The entries should be written out again exactly as they read.

--- START ---

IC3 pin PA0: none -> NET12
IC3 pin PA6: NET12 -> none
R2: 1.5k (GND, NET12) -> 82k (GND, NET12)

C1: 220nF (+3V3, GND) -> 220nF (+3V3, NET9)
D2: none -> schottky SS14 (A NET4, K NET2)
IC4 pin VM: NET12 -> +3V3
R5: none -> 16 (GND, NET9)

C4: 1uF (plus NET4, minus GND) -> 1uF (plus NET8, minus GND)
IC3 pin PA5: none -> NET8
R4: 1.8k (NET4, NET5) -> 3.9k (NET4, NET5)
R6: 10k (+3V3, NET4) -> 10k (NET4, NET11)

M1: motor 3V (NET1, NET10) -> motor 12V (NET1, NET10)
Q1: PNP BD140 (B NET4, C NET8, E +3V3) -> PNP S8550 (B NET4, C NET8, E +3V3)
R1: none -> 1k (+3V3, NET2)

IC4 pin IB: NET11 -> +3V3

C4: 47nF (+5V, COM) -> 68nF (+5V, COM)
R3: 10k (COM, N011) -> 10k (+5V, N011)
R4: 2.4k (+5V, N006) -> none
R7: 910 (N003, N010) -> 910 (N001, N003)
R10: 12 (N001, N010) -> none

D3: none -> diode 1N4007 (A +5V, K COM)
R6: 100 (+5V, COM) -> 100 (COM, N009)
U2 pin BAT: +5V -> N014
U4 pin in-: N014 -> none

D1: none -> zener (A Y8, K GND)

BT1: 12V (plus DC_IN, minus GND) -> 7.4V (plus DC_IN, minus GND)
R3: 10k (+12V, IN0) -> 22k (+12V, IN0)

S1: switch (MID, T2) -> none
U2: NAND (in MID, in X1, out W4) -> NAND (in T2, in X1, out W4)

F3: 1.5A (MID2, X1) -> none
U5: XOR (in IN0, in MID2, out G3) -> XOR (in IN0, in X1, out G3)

--- END ---

> Exercise solution:
IC3 pin PA0: none -> NET12
IC3 pin PA6: NET12 -> none
R2: 1.5k (GND, NET12) -> 82k (GND, NET12)

C1: 220nF (+3V3, GND) -> 220nF (+3V3, NET9)
D2: none -> schottky SS14 (A NET4, K NET2)
IC4 pin VM: NET12 -> +3V3
R5: none -> 16 (GND, NET9)

C4: 1uF (plus NET4, minus GND) -> 1uF (plus NET8, minus GND)
IC3 pin PA5: none -> NET8
R4: 1.8k (NET4, NET5) -> 3.9k (NET4, NET5)
R6: 10k (+3V3, NET4) -> 10k (NET4, NET11)

M1: motor 3V (NET1, NET10) -> motor 12V (NET1, NET10)
Q1: PNP BD140 (B NET4, C NET8, E +3V3) -> PNP S8550 (B NET4, C NET8, E +3V3)
R1: none -> 1k (+3V3, NET2)

IC4 pin IB: NET11 -> +3V3

C4: 47nF (+5V, COM) -> 68nF (+5V, COM)
R3: 10k (COM, N011) -> 10k (+5V, N011)
R4: 2.4k (+5V, N006) -> none
R7: 910 (N003, N010) -> 910 (N001, N003)
R10: 12 (N001, N010) -> none

D3: none -> diode 1N4007 (A +5V, K COM)
R6: 100 (+5V, COM) -> 100 (COM, N009)
U2 pin BAT: +5V -> N014
U4 pin in-: N014 -> none

D1: none -> zener (A Y8, K GND)

BT1: 12V (plus DC_IN, minus GND) -> 7.4V (plus DC_IN, minus GND)
R3: 10k (+12V, IN0) -> 22k (+12V, IN0)

S1: switch (MID, T2) -> none
U2: NAND (in MID, in X1, out W4) -> NAND (in T2, in X1, out W4)

F3: 1.5A (MID2, X1) -> none
U5: XOR (in IN0, in MID2, out G3) -> XOR (in IN0, in X1, out G3)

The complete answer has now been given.